● Supplied material
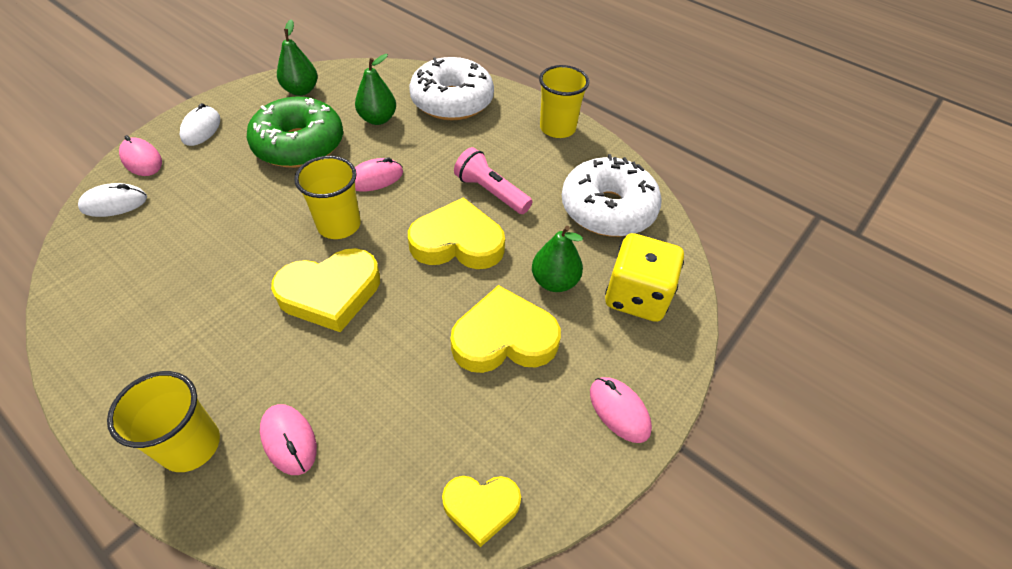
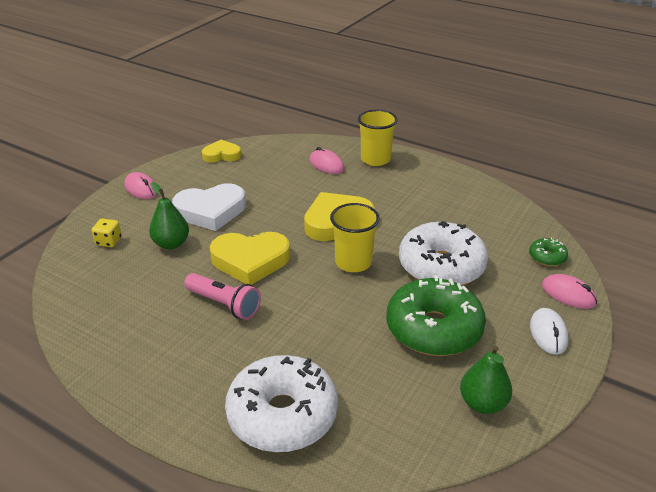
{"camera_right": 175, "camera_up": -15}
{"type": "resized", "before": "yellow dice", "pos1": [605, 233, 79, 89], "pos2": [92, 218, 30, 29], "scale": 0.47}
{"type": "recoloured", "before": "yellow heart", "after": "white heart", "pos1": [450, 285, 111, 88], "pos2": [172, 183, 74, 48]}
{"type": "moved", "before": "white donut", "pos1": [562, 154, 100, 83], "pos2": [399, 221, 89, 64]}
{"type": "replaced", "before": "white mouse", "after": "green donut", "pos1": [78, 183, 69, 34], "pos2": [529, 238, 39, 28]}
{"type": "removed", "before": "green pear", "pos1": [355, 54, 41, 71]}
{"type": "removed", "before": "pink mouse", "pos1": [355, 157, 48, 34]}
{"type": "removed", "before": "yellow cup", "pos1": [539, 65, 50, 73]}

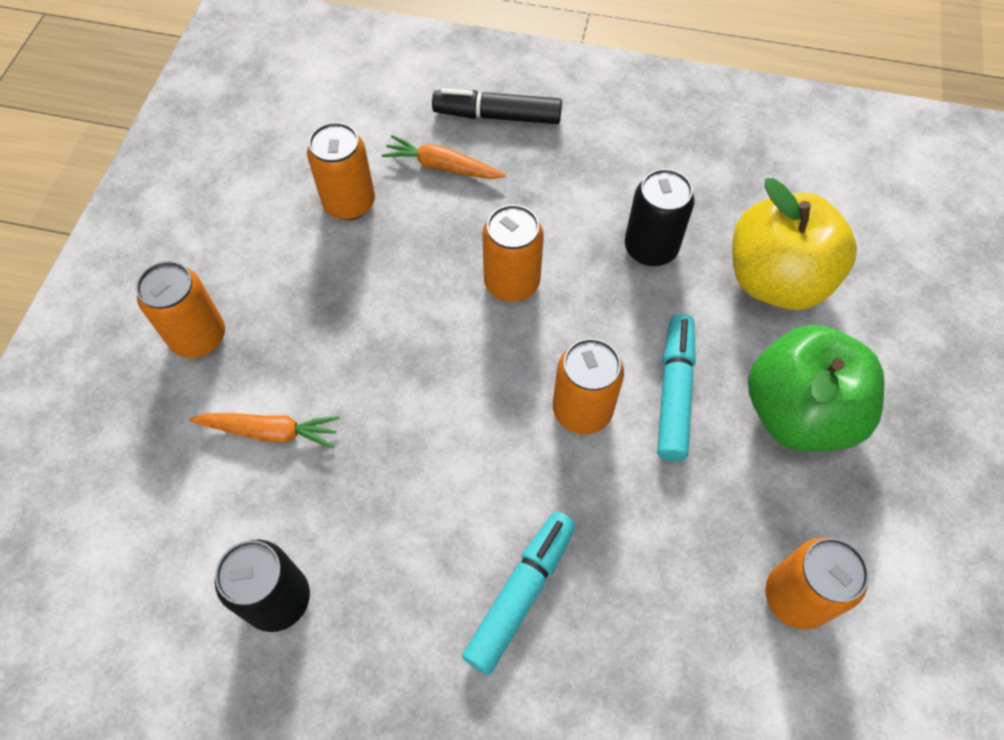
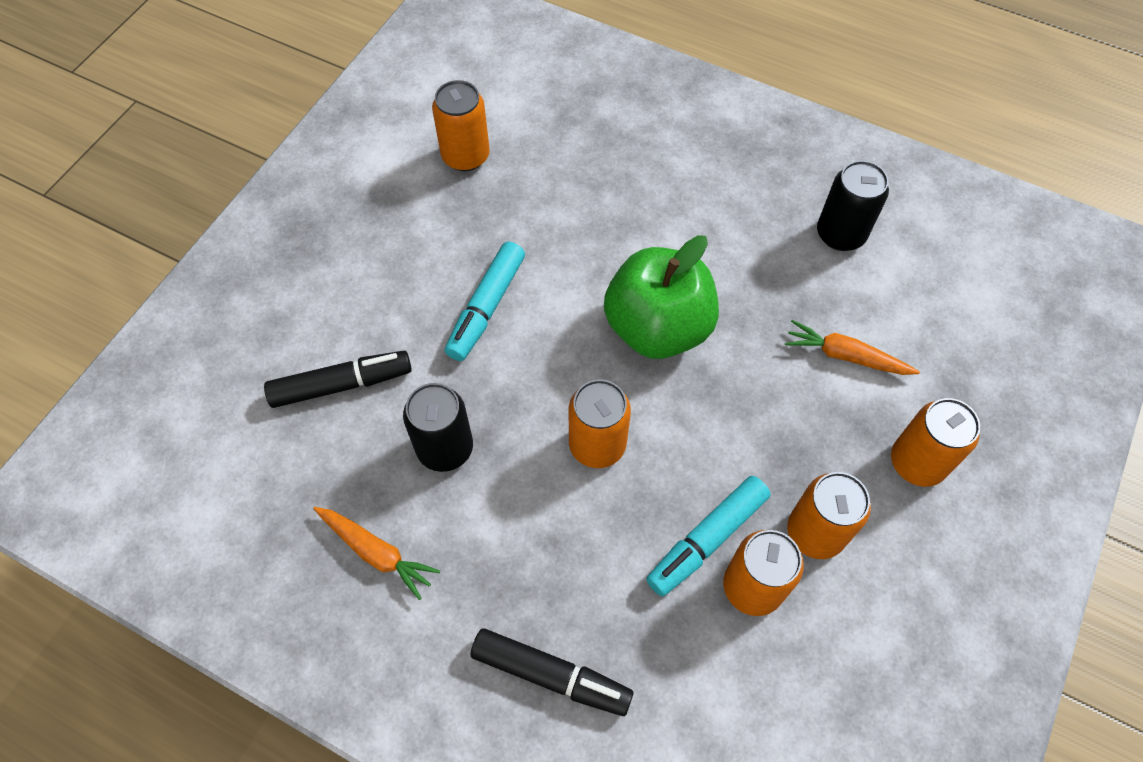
{"camera_right": -165, "camera_up": 0}
{"type": "replaced", "before": "yellow apple", "after": "black marker", "pos1": [733, 178, 124, 132], "pos2": [264, 351, 148, 57]}
{"type": "moved", "before": "orange carrot", "pos1": [382, 135, 124, 44], "pos2": [313, 507, 127, 93]}
{"type": "moved", "before": "green apple", "pos1": [748, 325, 136, 127], "pos2": [604, 235, 115, 124]}
{"type": "moved", "before": "turquoise marker", "pos1": [462, 511, 114, 164], "pos2": [646, 476, 125, 121]}
{"type": "moved", "before": "orange can", "pos1": [553, 338, 71, 96], "pos2": [787, 472, 84, 87]}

● What is required
When a record holds a picture, leave that picture out; copy the rest verbatim.

● Solution
{"camera_right": 175, "camera_up": -15}
{"type": "resized", "before": "yellow dice", "pos1": [605, 233, 79, 89], "pos2": [92, 218, 30, 29], "scale": 0.47}
{"type": "recoloured", "before": "yellow heart", "after": "white heart", "pos1": [450, 285, 111, 88], "pos2": [172, 183, 74, 48]}
{"type": "moved", "before": "white donut", "pos1": [562, 154, 100, 83], "pos2": [399, 221, 89, 64]}
{"type": "replaced", "before": "white mouse", "after": "green donut", "pos1": [78, 183, 69, 34], "pos2": [529, 238, 39, 28]}
{"type": "removed", "before": "green pear", "pos1": [355, 54, 41, 71]}
{"type": "removed", "before": "pink mouse", "pos1": [355, 157, 48, 34]}
{"type": "removed", "before": "yellow cup", "pos1": [539, 65, 50, 73]}

{"camera_right": -165, "camera_up": 0}
{"type": "replaced", "before": "yellow apple", "after": "black marker", "pos1": [733, 178, 124, 132], "pos2": [264, 351, 148, 57]}
{"type": "moved", "before": "orange carrot", "pos1": [382, 135, 124, 44], "pos2": [313, 507, 127, 93]}
{"type": "moved", "before": "green apple", "pos1": [748, 325, 136, 127], "pos2": [604, 235, 115, 124]}
{"type": "moved", "before": "turquoise marker", "pos1": [462, 511, 114, 164], "pos2": [646, 476, 125, 121]}
{"type": "moved", "before": "orange can", "pos1": [553, 338, 71, 96], "pos2": [787, 472, 84, 87]}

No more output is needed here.